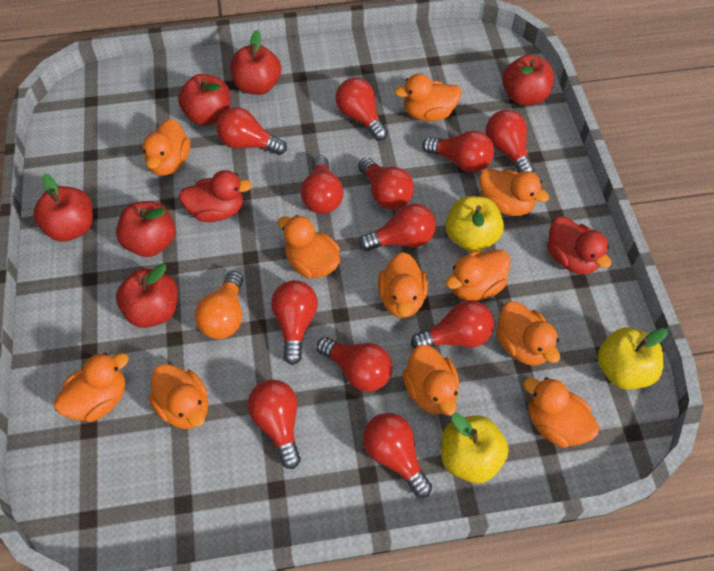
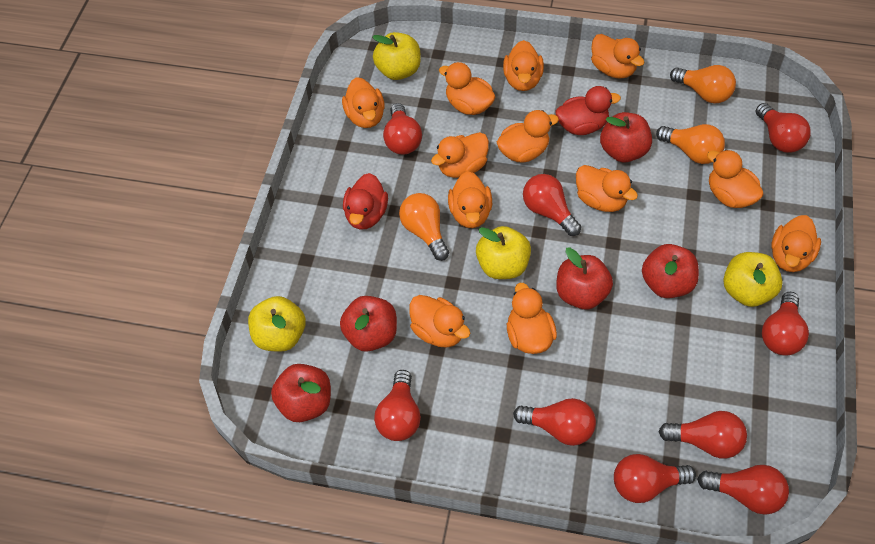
orange duck: 11 -> 12
orange light bulb: 1 -> 3
red apple: 6 -> 5
red light bulb: 12 -> 9
yellow apple: 3 -> 4

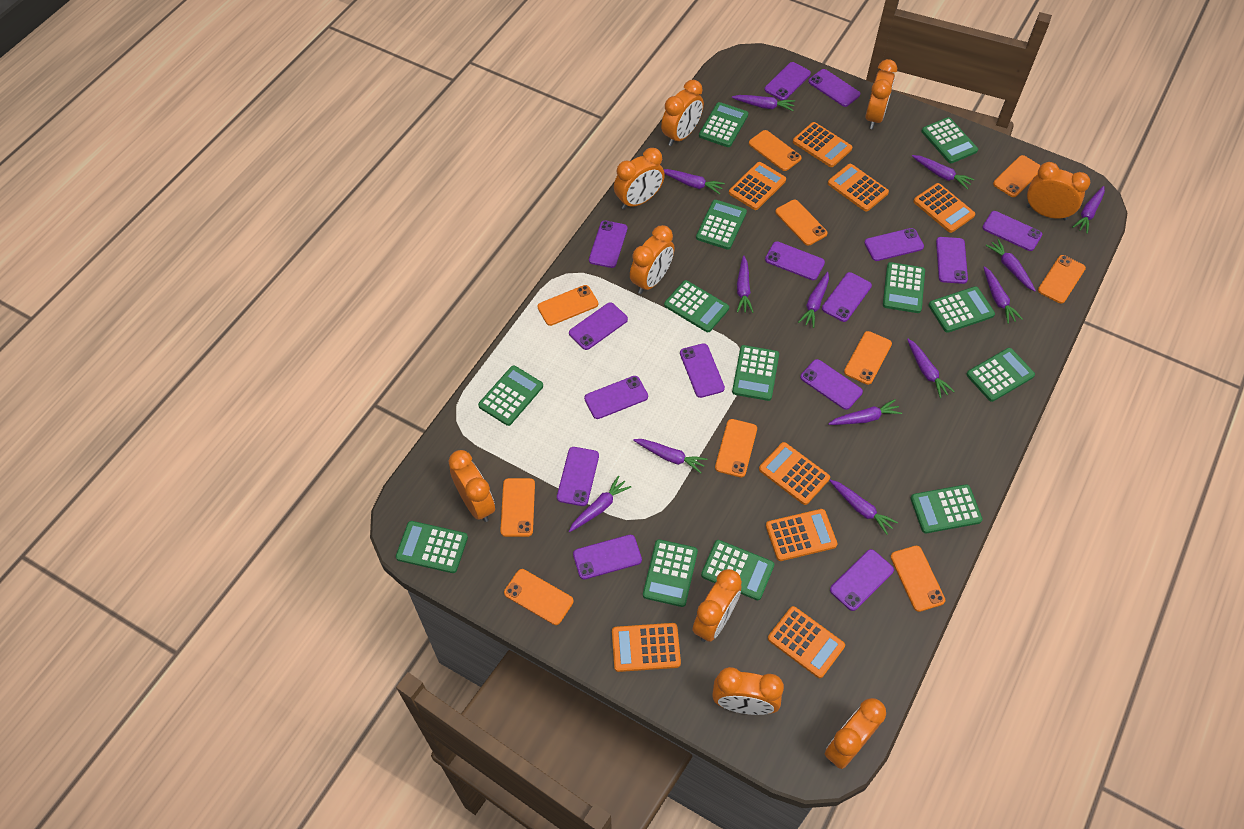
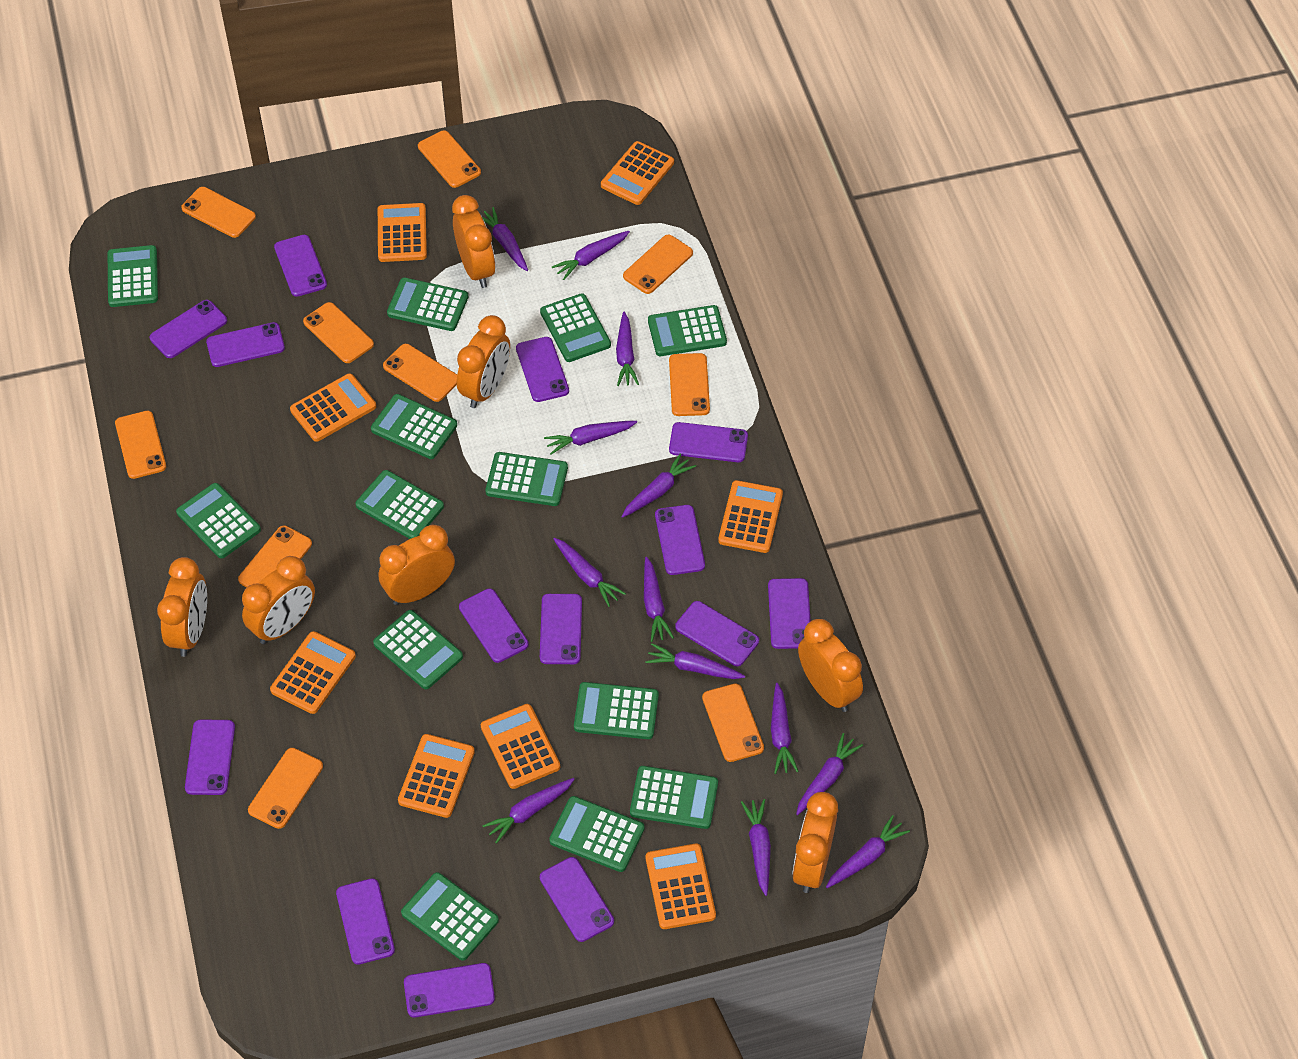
orange clock: 9 -> 7
purple phone: 15 -> 14

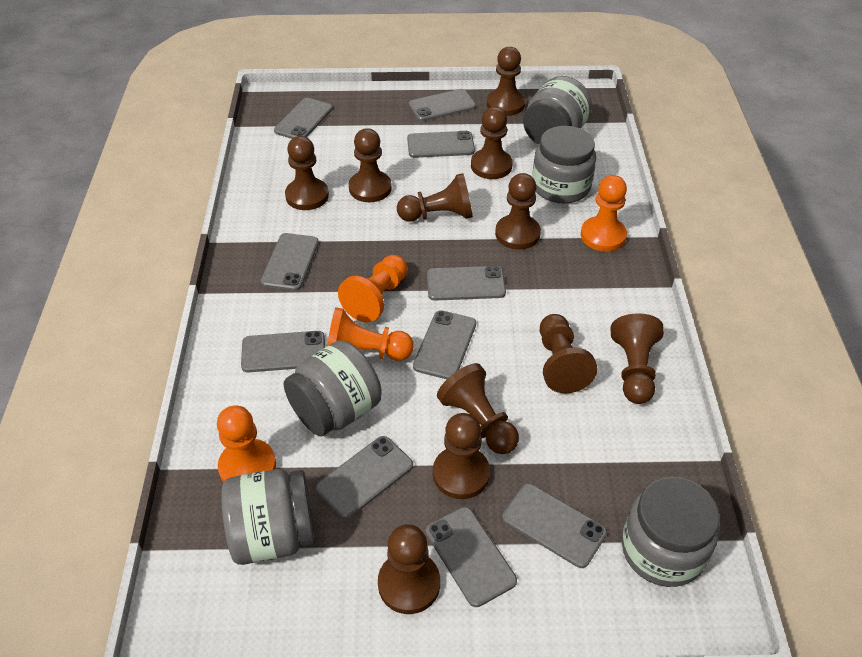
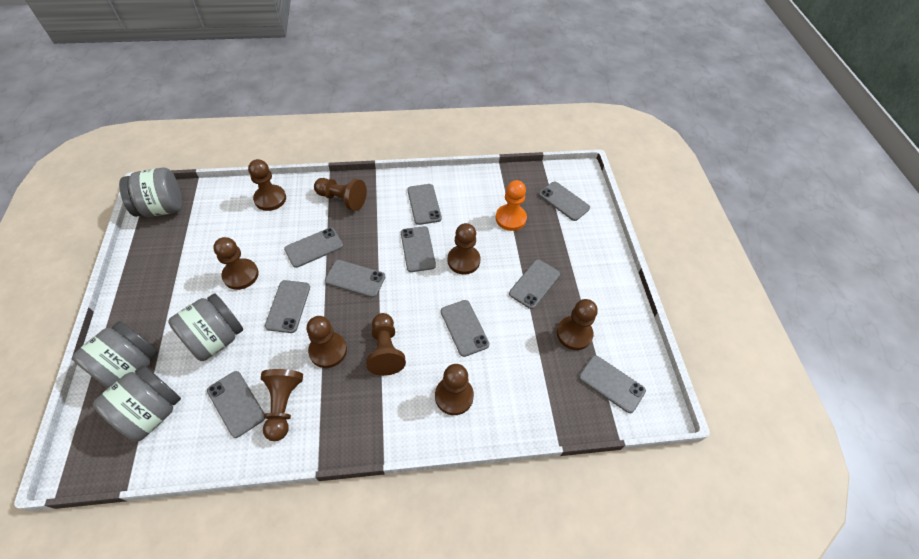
brown pawn: 11 -> 9
grey jar: 5 -> 4
orange pawn: 4 -> 1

┄┄┄┄┄┄

■ **Work order**:
Needed here is only the span from the line with "purple phone: 15 -> 14" through the last line of the entries, copied exactly with both ends and without pictures.

■ **Output for this task**:
purple phone: 15 -> 14

brown pawn: 11 -> 9
grey jar: 5 -> 4
orange pawn: 4 -> 1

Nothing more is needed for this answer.